**What the task requires**
In the data below, swap "given word" for "listed word" and write out again everything from the line containing "terrace [1162, 1182]" down to the line containing "buoys (275, 775)", with nothing else changed. Give only those lines.

* Start *

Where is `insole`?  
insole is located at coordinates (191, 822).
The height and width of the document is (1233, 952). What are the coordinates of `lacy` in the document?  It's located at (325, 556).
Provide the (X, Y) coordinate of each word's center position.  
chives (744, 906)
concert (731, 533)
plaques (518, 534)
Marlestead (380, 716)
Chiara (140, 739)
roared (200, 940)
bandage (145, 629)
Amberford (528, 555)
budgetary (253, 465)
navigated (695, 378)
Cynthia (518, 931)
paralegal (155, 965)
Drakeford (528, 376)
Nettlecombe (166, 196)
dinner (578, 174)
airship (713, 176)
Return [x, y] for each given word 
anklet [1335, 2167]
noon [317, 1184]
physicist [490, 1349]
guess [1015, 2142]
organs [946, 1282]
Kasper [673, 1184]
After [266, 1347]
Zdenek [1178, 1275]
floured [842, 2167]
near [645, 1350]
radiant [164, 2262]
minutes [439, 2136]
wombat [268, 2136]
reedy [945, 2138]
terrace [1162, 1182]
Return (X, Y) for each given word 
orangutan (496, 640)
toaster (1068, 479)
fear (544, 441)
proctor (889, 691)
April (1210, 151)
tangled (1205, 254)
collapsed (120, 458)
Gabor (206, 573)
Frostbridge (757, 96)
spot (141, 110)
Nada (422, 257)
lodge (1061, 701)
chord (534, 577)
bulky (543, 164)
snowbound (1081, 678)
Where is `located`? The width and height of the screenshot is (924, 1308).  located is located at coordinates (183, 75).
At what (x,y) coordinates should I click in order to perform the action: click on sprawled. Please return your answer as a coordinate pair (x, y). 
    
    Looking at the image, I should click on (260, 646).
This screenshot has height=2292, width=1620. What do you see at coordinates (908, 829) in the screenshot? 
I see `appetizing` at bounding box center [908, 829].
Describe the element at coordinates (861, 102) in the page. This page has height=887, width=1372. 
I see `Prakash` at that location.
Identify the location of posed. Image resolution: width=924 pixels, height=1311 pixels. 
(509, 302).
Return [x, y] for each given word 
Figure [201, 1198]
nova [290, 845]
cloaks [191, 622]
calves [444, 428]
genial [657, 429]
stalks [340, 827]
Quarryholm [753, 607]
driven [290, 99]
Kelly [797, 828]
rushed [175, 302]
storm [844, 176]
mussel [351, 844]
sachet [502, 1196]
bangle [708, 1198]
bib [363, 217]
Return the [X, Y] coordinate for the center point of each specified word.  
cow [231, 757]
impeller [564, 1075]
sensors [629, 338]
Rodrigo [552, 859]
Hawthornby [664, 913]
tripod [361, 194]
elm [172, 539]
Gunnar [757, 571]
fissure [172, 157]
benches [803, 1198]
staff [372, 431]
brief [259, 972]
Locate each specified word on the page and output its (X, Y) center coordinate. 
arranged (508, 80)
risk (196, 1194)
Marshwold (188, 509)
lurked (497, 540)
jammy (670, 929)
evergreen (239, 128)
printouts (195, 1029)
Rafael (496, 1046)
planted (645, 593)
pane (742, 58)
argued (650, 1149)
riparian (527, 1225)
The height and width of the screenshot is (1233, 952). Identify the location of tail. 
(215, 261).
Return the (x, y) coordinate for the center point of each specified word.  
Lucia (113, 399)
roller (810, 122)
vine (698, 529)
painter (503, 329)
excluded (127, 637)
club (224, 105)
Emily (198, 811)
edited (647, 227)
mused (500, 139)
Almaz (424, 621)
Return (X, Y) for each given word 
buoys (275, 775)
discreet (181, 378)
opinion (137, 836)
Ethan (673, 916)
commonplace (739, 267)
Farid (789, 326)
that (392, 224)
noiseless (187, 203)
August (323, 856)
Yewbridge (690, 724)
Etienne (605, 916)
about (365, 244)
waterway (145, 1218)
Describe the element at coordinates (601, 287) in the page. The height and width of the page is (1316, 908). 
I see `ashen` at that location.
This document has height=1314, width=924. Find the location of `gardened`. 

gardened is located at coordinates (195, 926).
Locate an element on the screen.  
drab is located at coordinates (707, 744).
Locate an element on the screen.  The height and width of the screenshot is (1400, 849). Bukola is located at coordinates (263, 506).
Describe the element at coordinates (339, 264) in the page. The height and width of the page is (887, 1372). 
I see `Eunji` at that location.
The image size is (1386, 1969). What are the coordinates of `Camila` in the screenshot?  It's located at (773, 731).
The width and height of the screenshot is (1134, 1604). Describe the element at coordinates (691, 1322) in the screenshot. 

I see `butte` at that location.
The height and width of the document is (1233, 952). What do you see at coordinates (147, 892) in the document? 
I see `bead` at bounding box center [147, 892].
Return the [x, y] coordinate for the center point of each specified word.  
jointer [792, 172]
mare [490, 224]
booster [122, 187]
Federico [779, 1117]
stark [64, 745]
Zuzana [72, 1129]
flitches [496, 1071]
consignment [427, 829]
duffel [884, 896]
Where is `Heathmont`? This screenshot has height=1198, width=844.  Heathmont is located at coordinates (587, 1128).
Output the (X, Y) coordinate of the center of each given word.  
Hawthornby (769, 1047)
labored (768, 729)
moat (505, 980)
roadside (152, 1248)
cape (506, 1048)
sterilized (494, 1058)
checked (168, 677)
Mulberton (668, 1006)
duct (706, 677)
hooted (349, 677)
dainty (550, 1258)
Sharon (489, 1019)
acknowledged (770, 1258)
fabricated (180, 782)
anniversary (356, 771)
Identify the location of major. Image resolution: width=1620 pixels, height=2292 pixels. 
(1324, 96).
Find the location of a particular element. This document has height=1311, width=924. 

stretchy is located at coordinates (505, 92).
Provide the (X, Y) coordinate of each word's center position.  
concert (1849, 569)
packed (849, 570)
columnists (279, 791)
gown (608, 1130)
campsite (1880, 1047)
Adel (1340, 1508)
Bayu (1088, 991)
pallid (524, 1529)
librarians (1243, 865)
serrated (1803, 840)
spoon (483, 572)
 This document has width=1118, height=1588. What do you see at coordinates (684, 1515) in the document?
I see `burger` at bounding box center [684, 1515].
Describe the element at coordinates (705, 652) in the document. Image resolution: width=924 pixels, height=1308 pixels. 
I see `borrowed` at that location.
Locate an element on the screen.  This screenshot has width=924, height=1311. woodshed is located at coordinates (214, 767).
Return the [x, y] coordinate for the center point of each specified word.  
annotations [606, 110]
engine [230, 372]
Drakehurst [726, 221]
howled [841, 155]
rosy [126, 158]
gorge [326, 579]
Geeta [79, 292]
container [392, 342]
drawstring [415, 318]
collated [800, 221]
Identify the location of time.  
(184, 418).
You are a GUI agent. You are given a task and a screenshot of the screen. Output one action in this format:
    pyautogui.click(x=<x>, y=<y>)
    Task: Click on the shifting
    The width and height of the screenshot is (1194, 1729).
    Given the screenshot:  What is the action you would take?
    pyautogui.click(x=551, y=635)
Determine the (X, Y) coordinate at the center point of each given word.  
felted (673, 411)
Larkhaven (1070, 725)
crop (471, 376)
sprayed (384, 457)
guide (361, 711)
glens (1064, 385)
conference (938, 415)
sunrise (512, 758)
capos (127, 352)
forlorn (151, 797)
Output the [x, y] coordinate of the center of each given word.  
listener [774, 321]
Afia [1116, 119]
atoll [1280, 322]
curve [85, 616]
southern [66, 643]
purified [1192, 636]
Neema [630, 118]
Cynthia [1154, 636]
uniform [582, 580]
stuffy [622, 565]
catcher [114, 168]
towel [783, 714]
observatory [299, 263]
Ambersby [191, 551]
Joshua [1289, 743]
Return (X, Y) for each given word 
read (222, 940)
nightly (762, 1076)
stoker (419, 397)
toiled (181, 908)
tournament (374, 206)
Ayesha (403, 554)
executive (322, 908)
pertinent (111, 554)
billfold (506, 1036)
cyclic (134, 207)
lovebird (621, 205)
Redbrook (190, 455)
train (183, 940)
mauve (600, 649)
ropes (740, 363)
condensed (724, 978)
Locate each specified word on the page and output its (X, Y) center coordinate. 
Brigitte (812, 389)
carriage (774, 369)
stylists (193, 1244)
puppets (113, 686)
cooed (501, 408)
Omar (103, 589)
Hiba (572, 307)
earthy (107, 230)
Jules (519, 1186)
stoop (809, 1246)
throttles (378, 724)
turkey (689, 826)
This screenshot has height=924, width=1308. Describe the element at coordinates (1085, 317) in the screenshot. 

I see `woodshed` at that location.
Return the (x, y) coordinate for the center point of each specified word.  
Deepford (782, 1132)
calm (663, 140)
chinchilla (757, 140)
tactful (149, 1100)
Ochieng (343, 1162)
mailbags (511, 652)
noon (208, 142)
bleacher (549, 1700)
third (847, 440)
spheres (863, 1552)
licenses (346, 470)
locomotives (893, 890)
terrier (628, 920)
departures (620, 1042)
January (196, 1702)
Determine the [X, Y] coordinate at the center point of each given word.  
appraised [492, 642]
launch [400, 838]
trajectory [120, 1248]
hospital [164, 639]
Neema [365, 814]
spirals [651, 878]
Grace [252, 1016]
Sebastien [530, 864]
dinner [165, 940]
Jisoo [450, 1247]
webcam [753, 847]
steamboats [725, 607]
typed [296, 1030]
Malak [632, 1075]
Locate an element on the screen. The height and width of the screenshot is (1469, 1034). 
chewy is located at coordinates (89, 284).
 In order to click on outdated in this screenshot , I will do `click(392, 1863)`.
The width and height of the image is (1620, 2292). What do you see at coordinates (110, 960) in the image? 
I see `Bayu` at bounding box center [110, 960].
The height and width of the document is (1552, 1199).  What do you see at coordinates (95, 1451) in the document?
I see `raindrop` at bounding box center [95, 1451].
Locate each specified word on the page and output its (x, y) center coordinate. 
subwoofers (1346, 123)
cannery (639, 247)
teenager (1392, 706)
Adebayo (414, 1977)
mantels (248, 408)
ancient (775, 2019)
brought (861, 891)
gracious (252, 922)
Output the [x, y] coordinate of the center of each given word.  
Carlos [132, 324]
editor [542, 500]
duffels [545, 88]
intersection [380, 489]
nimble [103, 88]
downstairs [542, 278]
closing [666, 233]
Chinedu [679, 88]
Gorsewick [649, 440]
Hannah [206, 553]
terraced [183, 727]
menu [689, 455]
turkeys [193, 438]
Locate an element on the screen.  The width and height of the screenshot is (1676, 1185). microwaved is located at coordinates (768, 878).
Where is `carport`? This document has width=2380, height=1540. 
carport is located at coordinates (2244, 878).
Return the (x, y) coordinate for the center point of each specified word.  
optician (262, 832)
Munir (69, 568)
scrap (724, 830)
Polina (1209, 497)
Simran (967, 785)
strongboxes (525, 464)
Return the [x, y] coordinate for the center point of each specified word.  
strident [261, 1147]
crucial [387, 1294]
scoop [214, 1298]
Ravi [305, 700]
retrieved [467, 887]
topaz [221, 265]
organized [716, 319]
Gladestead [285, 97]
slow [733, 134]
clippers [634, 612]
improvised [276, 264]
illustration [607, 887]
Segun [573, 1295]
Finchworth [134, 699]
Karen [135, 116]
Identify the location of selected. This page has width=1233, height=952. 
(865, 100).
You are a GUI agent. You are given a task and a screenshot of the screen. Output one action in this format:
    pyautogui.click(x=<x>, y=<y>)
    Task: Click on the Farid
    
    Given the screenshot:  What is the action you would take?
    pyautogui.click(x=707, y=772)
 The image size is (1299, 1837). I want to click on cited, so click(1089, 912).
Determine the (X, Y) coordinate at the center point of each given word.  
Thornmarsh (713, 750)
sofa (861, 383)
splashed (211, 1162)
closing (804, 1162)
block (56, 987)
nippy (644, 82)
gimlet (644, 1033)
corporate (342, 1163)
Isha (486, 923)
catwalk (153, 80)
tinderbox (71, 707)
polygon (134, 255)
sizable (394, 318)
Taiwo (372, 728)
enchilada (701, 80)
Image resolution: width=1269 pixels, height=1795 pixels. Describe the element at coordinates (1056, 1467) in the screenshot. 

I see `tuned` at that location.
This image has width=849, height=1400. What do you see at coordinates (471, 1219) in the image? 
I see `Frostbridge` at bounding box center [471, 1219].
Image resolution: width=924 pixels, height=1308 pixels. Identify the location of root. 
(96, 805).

* End *

**Response to the task**
terrace [1162, 1182]
Return (X, Y) for each listed word 
orangutan (496, 640)
toaster (1068, 479)
fear (544, 441)
proctor (889, 691)
April (1210, 151)
tangled (1205, 254)
collapsed (120, 458)
Gabor (206, 573)
Frostbridge (757, 96)
spot (141, 110)
Nada (422, 257)
lodge (1061, 701)
chord (534, 577)
bulky (543, 164)
snowbound (1081, 678)
Where is `located`? The width and height of the screenshot is (924, 1308).  located is located at coordinates (183, 75).
At what (x,y) coordinates should I click in order to perform the action: click on sprawled. Please return your answer as a coordinate pair (x, y). 
    
    Looking at the image, I should click on (260, 646).
This screenshot has height=2292, width=1620. What do you see at coordinates (908, 829) in the screenshot? 
I see `appetizing` at bounding box center [908, 829].
Describe the element at coordinates (861, 102) in the page. This page has height=887, width=1372. 
I see `Prakash` at that location.
Identify the location of posed. Image resolution: width=924 pixels, height=1311 pixels. 
(509, 302).
Return [x, y] for each listed word 
Figure [201, 1198]
nova [290, 845]
cloaks [191, 622]
calves [444, 428]
genial [657, 429]
stalks [340, 827]
Quarryholm [753, 607]
driven [290, 99]
Kelly [797, 828]
rushed [175, 302]
storm [844, 176]
mussel [351, 844]
sachet [502, 1196]
bangle [708, 1198]
bib [363, 217]
Return the [X, Y] coordinate for the center point of each specified word.  
cow [231, 757]
impeller [564, 1075]
sensors [629, 338]
Rodrigo [552, 859]
Hawthornby [664, 913]
tripod [361, 194]
elm [172, 539]
Gunnar [757, 571]
fissure [172, 157]
benches [803, 1198]
staff [372, 431]
brief [259, 972]
Locate each specified word on the page and output its (X, Y) center coordinate. 
arranged (508, 80)
risk (196, 1194)
Marshwold (188, 509)
lurked (497, 540)
jammy (670, 929)
evergreen (239, 128)
printouts (195, 1029)
Rafael (496, 1046)
planted (645, 593)
pane (742, 58)
argued (650, 1149)
riparian (527, 1225)
The height and width of the screenshot is (1233, 952). Identify the location of tail. 
(215, 261).
Return the (x, y) coordinate for the center point of each specified word.  
Lucia (113, 399)
roller (810, 122)
vine (698, 529)
painter (503, 329)
excluded (127, 637)
club (224, 105)
Emily (198, 811)
edited (647, 227)
mused (500, 139)
Almaz (424, 621)
Return (X, Y) for each listed word 
buoys (275, 775)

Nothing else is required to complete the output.